- _Goal of the exercise_
Output exactly the lines between the line that contains "U205: NOT 74HC14" and the last line of the material, counting both.
——————————
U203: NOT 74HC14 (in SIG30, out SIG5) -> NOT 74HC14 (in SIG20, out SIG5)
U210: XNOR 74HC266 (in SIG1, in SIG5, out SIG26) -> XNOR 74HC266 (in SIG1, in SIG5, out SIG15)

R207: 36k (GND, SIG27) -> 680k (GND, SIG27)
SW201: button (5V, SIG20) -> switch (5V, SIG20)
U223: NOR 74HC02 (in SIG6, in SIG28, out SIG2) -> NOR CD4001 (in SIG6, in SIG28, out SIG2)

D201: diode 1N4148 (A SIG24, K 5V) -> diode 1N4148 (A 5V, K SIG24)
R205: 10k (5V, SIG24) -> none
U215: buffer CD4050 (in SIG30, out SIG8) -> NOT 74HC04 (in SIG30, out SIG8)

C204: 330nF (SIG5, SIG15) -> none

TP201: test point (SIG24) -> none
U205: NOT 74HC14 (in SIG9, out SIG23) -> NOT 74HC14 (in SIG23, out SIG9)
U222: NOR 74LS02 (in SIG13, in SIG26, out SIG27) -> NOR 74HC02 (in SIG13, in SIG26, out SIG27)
——————————
- _Exercise answer_
U205: NOT 74HC14 (in SIG9, out SIG23) -> NOT 74HC14 (in SIG23, out SIG9)
U222: NOR 74LS02 (in SIG13, in SIG26, out SIG27) -> NOR 74HC02 (in SIG13, in SIG26, out SIG27)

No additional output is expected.